Problem description:
Collect every line of the records below that contains the word "slope".

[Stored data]
==*==

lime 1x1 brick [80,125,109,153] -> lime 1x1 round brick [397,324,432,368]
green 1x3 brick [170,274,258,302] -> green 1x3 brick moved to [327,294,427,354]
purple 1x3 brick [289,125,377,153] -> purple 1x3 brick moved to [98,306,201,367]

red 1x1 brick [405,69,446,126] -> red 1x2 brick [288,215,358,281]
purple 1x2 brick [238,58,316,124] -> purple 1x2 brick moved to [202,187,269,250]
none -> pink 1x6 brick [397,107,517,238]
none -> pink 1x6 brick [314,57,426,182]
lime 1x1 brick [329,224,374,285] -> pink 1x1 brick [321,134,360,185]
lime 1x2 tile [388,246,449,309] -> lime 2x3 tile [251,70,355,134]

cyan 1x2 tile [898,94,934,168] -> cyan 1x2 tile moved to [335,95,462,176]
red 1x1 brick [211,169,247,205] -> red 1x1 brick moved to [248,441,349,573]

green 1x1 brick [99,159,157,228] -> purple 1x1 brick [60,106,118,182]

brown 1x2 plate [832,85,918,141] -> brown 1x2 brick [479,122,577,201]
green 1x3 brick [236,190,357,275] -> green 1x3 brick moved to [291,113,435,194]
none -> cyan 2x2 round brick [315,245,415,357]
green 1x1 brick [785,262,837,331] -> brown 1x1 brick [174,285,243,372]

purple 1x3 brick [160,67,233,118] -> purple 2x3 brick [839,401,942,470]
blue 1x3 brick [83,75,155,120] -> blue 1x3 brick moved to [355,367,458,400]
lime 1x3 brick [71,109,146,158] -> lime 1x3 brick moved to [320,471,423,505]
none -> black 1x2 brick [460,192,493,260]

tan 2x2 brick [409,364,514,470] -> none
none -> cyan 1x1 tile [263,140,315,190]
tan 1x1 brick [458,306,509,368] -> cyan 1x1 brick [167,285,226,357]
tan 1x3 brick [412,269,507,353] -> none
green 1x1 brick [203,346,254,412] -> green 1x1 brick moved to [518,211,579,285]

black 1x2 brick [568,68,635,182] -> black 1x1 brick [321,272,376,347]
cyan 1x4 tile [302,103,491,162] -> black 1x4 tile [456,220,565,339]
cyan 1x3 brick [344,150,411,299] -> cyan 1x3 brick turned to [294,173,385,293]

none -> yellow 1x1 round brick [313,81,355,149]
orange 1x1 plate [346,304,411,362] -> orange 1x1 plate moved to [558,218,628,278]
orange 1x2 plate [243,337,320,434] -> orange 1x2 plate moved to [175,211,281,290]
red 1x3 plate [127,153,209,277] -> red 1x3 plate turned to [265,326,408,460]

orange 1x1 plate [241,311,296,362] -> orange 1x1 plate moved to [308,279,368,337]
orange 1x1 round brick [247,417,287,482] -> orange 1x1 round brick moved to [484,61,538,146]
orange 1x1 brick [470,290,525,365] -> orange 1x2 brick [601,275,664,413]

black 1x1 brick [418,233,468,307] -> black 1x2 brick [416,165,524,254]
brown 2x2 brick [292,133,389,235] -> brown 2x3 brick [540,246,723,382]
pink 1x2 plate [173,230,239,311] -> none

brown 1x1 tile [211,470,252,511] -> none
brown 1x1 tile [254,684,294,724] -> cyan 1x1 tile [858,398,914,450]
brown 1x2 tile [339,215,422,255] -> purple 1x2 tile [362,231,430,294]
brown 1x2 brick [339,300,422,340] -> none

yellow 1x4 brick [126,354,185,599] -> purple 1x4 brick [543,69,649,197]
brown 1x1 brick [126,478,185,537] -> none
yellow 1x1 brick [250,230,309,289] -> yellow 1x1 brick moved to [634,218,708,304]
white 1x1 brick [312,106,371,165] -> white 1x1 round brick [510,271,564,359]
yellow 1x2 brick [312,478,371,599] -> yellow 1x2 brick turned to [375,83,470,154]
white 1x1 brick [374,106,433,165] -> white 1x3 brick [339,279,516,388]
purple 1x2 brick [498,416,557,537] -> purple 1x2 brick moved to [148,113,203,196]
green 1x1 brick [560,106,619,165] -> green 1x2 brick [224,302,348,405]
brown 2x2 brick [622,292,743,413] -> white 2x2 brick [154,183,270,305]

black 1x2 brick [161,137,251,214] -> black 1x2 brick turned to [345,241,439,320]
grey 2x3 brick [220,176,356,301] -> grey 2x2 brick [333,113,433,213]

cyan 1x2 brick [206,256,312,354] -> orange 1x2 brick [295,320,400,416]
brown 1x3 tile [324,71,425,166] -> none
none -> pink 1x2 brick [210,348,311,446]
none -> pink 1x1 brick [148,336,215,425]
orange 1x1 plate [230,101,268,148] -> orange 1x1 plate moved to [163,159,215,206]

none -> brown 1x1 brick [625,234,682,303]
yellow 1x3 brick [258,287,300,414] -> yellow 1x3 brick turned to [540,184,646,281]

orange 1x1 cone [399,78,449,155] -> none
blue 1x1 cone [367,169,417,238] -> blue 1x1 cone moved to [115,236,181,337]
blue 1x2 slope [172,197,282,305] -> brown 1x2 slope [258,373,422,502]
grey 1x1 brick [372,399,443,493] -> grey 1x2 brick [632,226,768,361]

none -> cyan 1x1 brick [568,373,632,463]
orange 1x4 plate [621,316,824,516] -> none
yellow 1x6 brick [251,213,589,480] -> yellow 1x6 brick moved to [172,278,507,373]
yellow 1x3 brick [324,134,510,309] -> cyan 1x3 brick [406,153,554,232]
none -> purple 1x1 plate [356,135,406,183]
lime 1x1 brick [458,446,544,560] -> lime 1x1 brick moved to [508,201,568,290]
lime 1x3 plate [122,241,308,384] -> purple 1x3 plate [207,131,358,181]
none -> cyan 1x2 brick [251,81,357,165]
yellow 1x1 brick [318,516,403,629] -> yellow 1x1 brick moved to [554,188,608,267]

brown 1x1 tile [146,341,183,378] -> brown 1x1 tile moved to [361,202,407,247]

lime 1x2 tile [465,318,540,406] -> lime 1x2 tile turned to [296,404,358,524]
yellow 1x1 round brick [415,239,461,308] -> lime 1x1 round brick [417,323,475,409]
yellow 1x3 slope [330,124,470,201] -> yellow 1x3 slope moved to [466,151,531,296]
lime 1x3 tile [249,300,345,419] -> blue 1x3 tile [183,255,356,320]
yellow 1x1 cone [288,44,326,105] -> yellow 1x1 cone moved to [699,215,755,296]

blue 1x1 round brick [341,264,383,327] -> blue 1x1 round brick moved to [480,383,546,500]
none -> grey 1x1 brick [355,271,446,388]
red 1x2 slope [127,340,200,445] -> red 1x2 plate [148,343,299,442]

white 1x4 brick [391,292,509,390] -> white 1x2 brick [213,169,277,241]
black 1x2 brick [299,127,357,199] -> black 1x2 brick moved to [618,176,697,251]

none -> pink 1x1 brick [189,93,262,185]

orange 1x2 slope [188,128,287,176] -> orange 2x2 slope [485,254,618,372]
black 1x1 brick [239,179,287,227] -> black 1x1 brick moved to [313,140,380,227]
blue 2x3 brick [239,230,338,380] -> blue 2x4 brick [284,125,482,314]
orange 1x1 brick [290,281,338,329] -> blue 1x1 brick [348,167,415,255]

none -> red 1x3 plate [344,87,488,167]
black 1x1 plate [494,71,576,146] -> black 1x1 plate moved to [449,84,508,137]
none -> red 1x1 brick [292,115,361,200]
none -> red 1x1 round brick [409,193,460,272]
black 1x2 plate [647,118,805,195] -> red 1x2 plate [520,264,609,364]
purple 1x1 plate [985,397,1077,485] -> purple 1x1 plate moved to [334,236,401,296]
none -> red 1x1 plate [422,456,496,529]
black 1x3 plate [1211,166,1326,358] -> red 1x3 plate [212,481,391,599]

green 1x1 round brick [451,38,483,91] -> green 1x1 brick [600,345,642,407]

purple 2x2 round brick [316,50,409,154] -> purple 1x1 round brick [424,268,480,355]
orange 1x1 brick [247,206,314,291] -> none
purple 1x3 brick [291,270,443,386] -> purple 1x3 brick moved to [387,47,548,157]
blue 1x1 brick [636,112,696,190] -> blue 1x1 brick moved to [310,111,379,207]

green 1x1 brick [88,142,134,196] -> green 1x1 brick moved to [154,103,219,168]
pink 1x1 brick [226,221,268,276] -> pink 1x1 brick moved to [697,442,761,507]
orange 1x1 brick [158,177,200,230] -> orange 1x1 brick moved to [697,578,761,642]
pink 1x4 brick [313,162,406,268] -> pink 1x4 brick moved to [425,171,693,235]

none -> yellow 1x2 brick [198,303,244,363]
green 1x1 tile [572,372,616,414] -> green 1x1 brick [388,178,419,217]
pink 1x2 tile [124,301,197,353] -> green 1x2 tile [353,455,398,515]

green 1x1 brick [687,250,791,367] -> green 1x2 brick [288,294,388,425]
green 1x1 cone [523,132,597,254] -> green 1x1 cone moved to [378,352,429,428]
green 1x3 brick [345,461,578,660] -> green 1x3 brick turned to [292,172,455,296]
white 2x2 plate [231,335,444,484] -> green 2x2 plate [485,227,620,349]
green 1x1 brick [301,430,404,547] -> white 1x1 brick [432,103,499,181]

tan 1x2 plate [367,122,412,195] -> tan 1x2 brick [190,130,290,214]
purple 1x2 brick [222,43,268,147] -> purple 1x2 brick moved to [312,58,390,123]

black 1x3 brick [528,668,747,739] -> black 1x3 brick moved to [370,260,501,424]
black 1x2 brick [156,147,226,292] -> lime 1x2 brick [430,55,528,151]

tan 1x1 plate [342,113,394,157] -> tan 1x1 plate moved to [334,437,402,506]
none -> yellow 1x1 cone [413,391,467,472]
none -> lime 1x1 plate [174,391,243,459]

==*==

Answer to this exercise:
blue 1x2 slope [172,197,282,305] -> brown 1x2 slope [258,373,422,502]
yellow 1x3 slope [330,124,470,201] -> yellow 1x3 slope moved to [466,151,531,296]
red 1x2 slope [127,340,200,445] -> red 1x2 plate [148,343,299,442]
orange 1x2 slope [188,128,287,176] -> orange 2x2 slope [485,254,618,372]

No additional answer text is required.